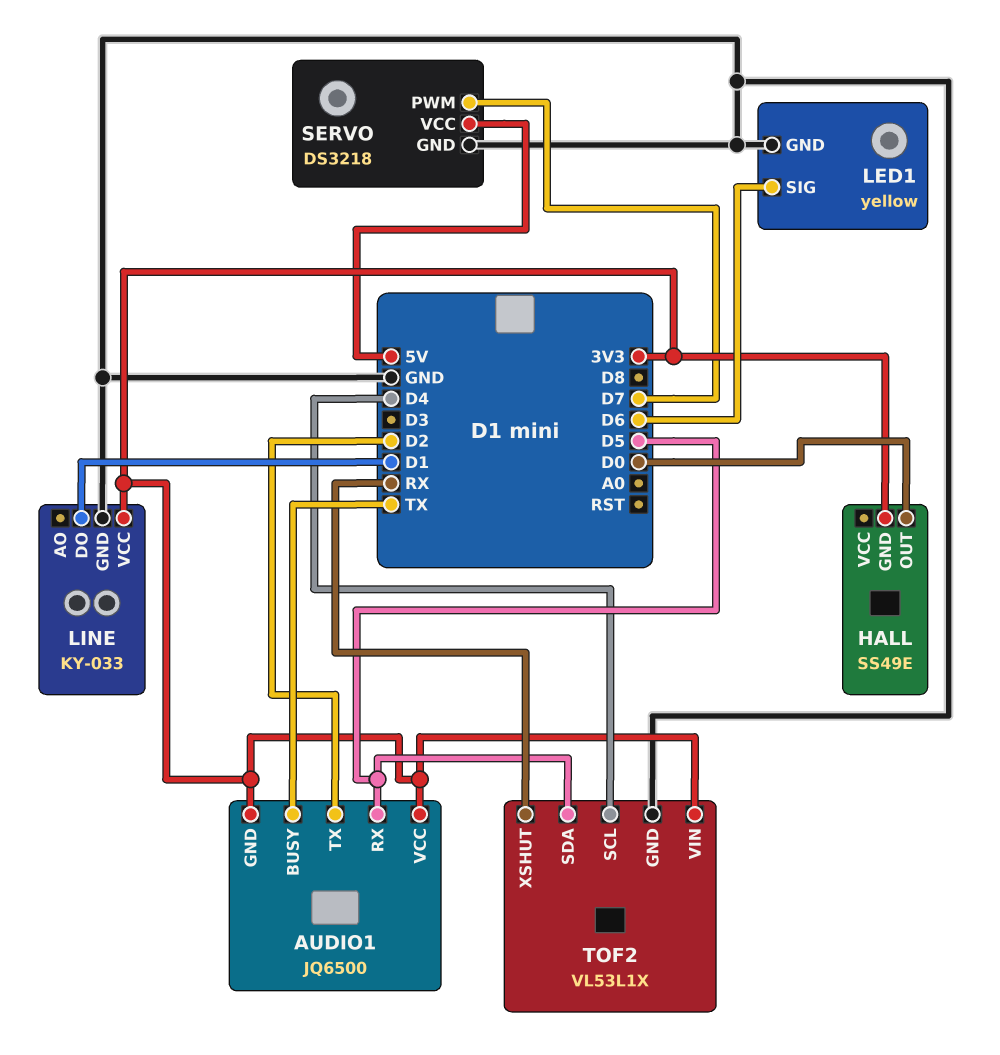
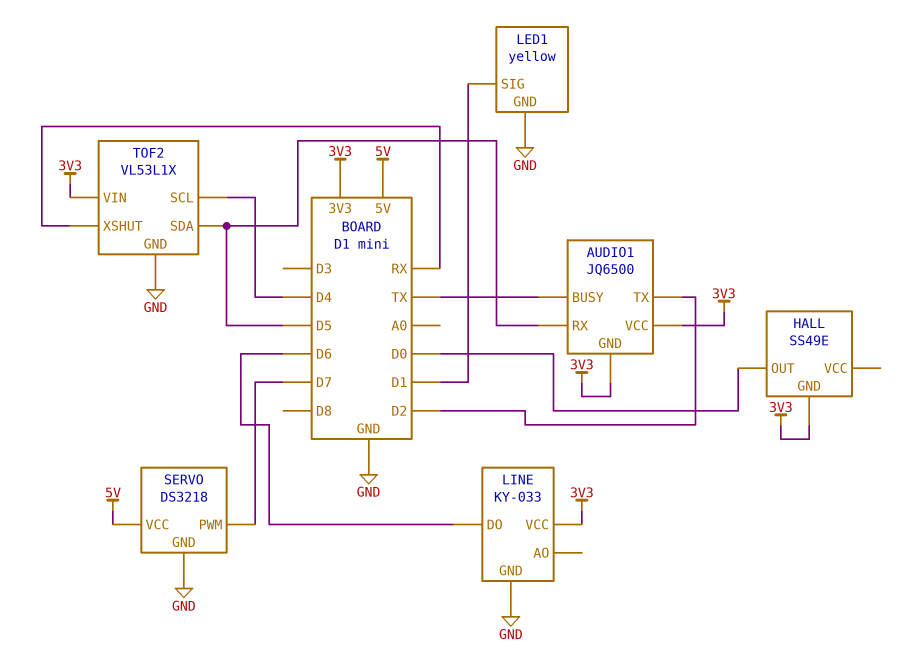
LED1 pin SIG: D6 -> D1
LINE pin DO: D1 -> D6

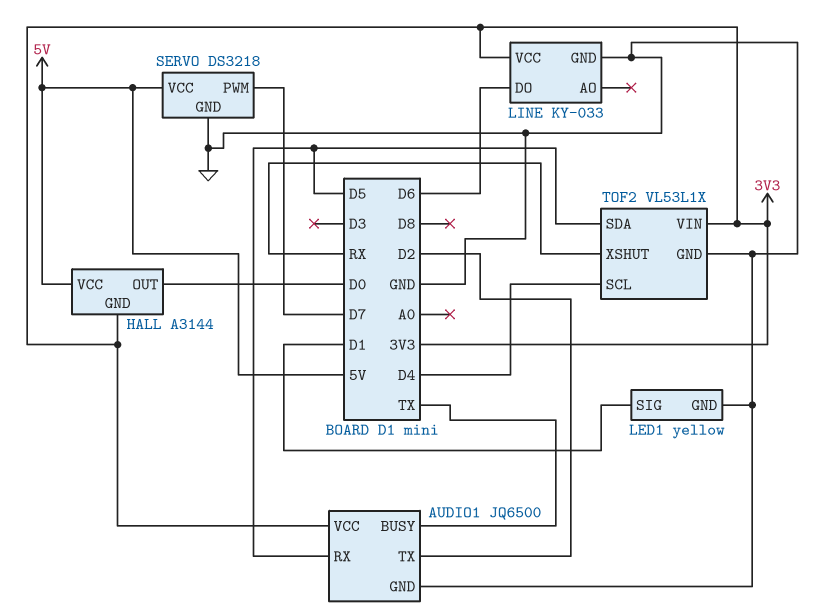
AUDIO1 pin GND: 3V3 -> GND
HALL: SS49E -> A3144
HALL pin VCC: none -> 5V

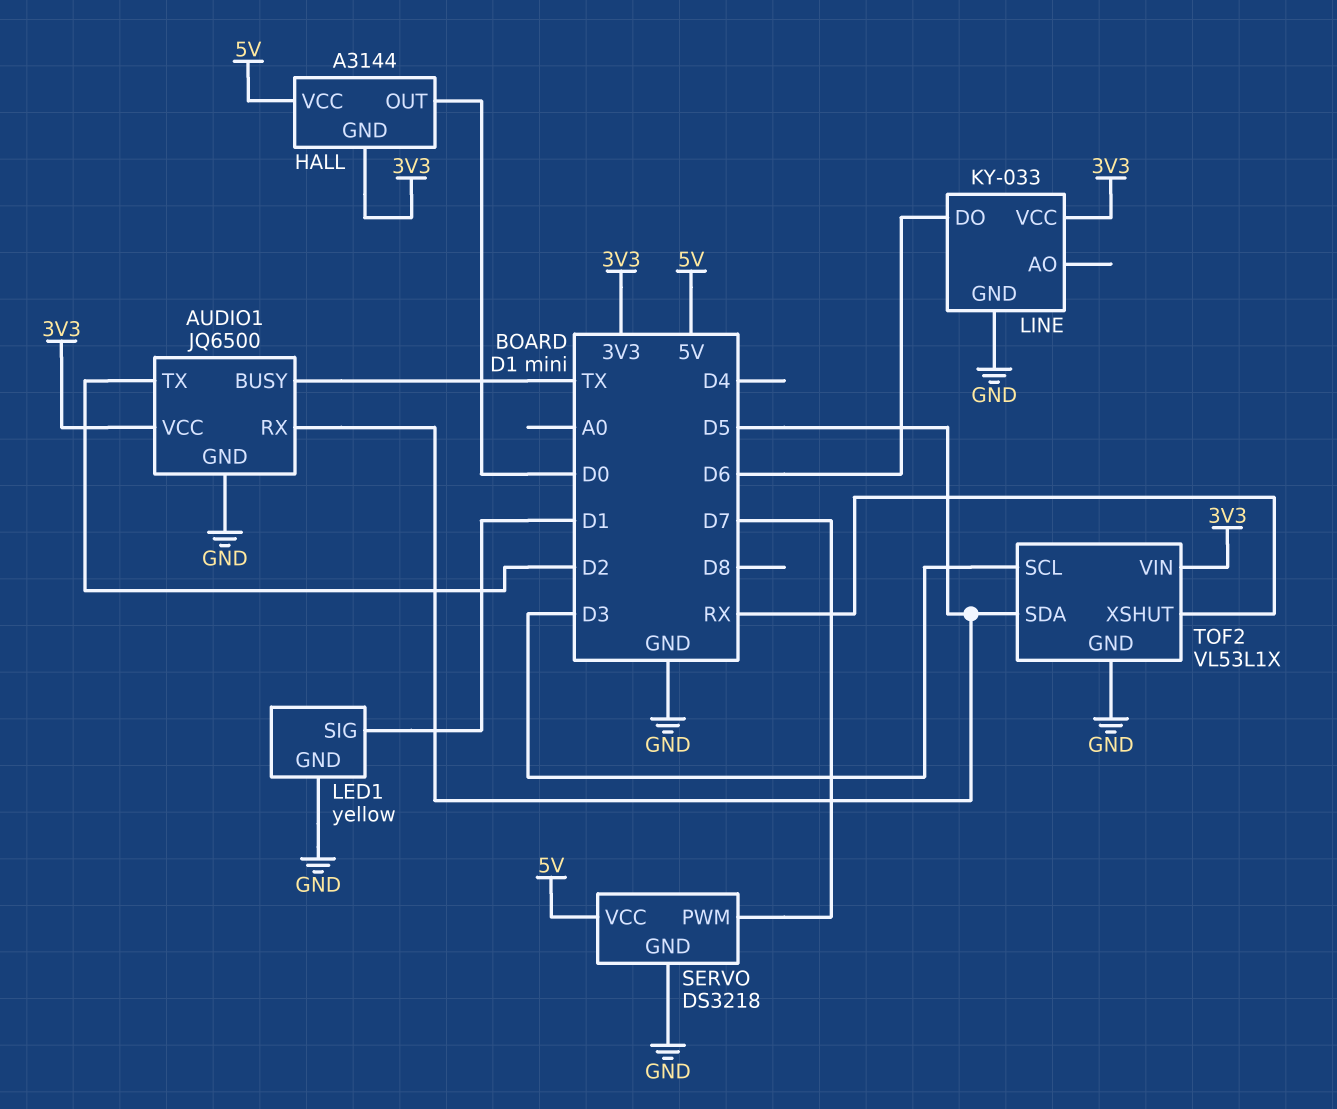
TOF2 pin SCL: D4 -> D3

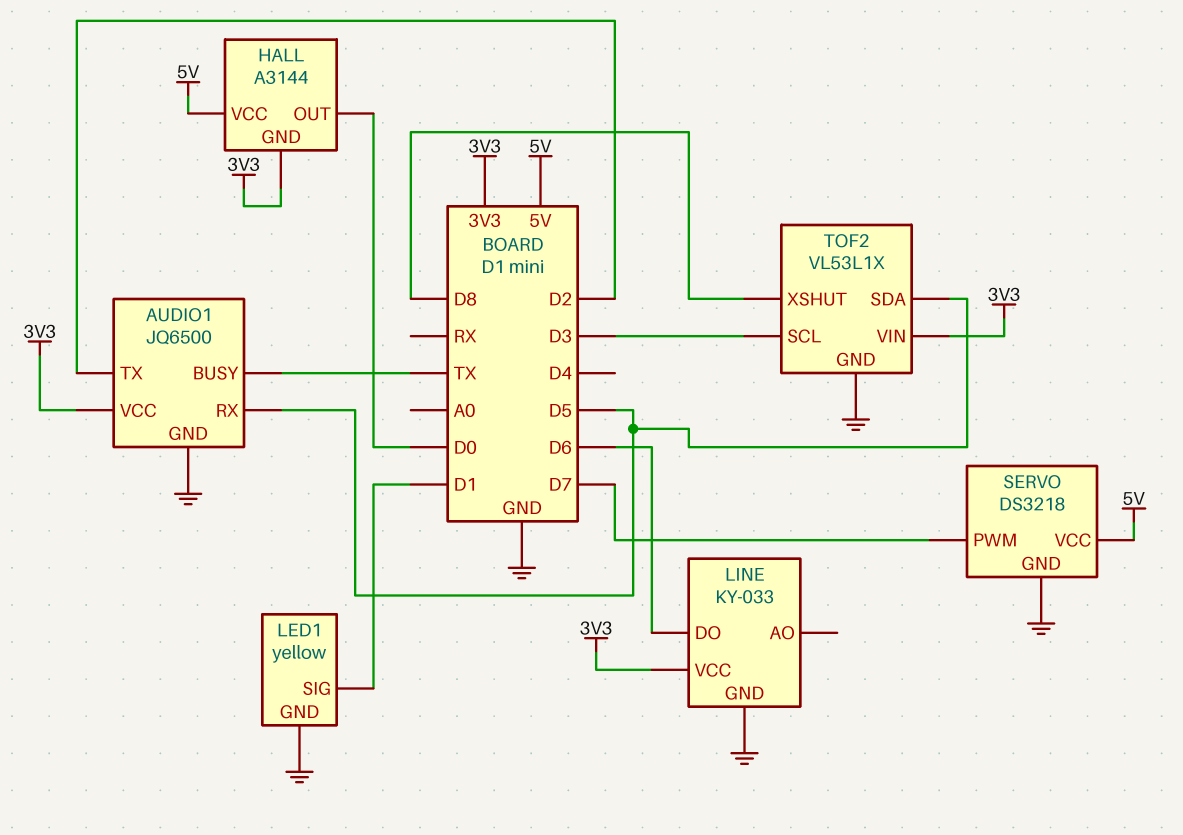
TOF2 pin XSHUT: RX -> D8

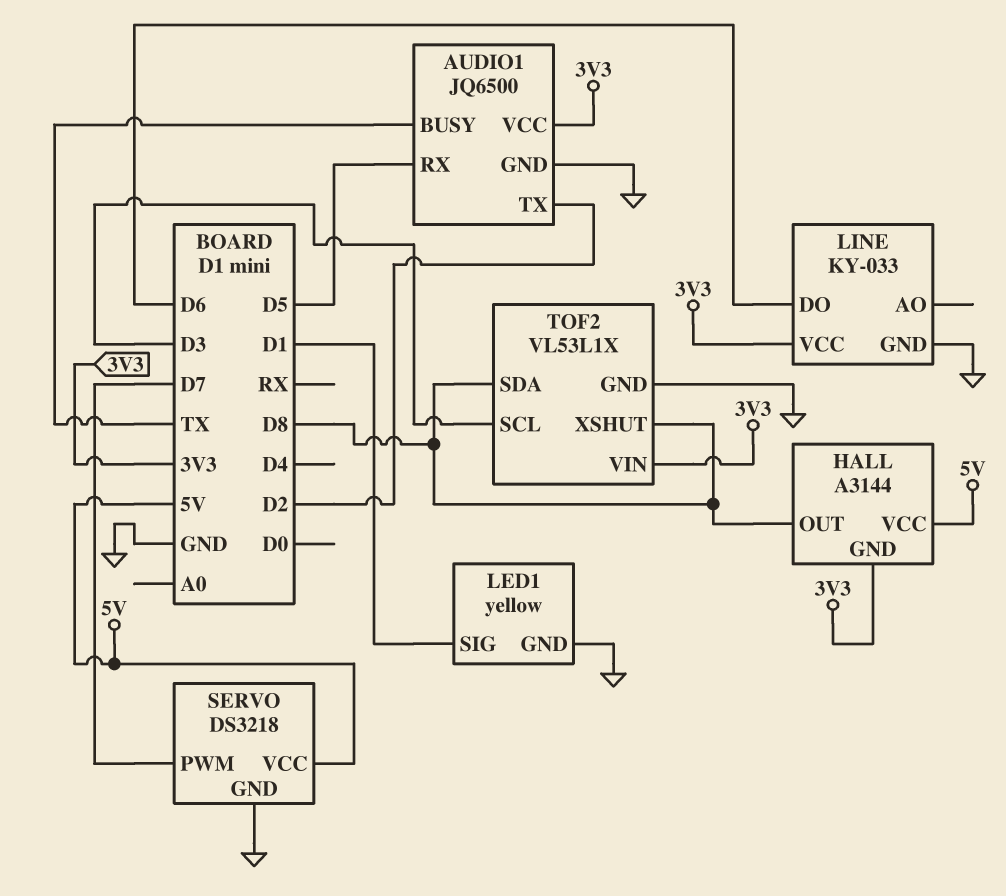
HALL pin OUT: D0 -> D8
TOF2 pin SDA: D5 -> D8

····················

ASSIGNMENT
Count every line above that holds the string "HALL" and give the total, nothing more.

YOUR SOLUTION
3